Verbatim repeat, images excluded. Give each entry again as written.

• ENTRIES PROVIDED:
◆ ◆ ◆ ◆ ◆ ◆ ◆
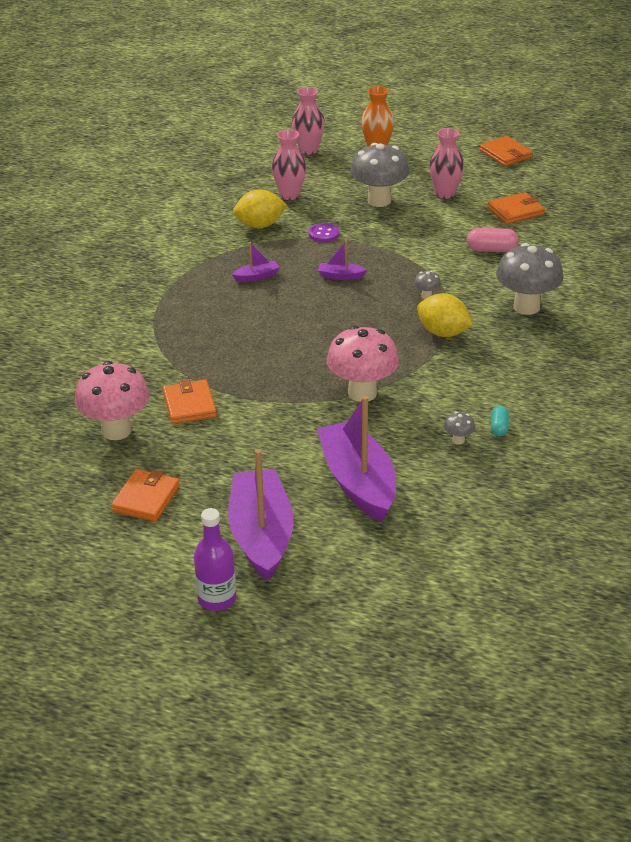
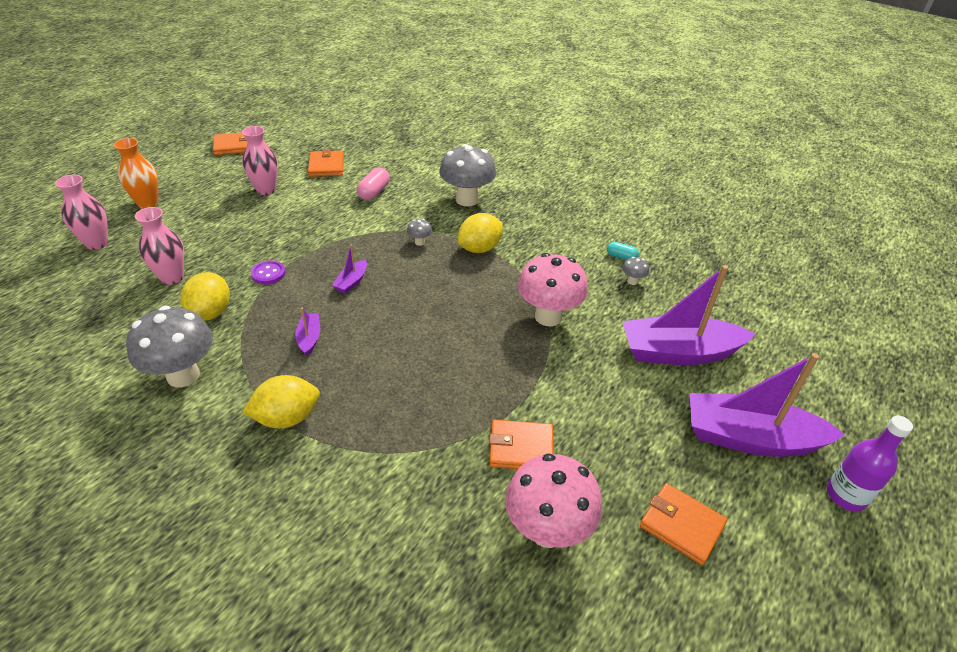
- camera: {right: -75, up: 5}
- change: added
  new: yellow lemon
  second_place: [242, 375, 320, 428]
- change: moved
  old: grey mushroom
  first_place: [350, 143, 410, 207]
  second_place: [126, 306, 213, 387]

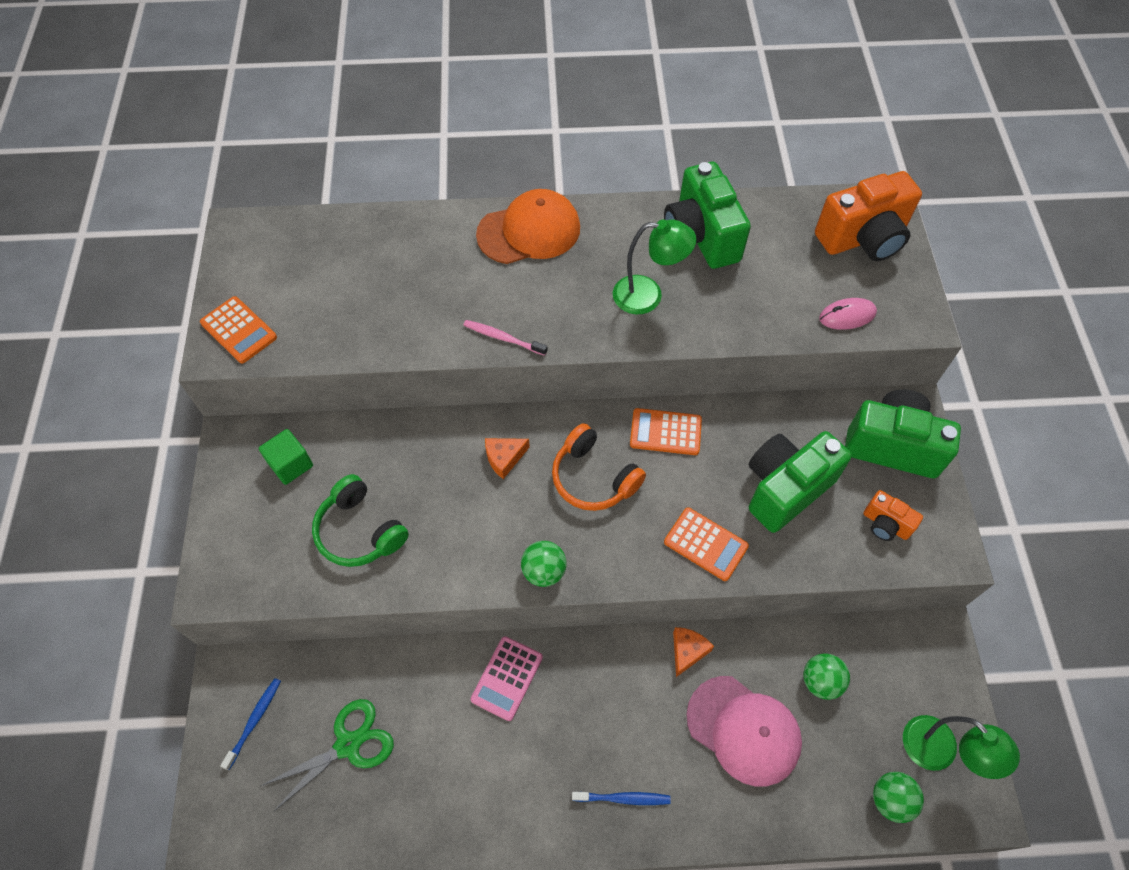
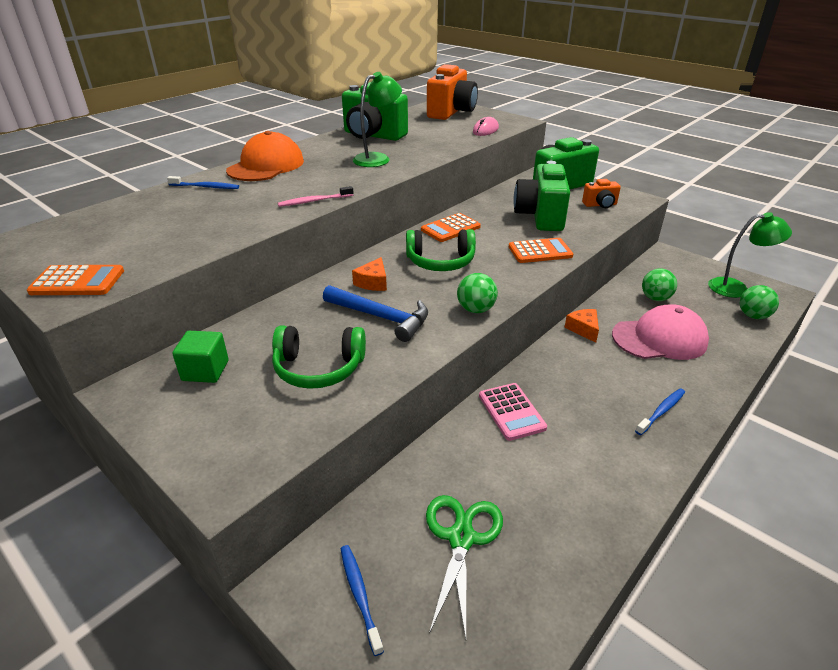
- camera: {right: -45, up: -25}
- change: added
  new: blue toothbrush
  second_place: [167, 176, 239, 189]
- change: added
  new: blue hammer
  second_place: [323, 285, 428, 342]
- change: recoloured
  old: orange headphones
  new: green headphones
  first_place: [552, 423, 646, 511]
  second_place: [406, 229, 476, 271]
◆ ◆ ◆ ◆ ◆ ◆ ◆
• SOLVED PROBLEM:
- camera: {right: -75, up: 5}
- change: added
  new: yellow lemon
  second_place: [242, 375, 320, 428]
- change: moved
  old: grey mushroom
  first_place: [350, 143, 410, 207]
  second_place: [126, 306, 213, 387]

- camera: {right: -45, up: -25}
- change: added
  new: blue toothbrush
  second_place: [167, 176, 239, 189]
- change: added
  new: blue hammer
  second_place: [323, 285, 428, 342]
- change: recoloured
  old: orange headphones
  new: green headphones
  first_place: [552, 423, 646, 511]
  second_place: [406, 229, 476, 271]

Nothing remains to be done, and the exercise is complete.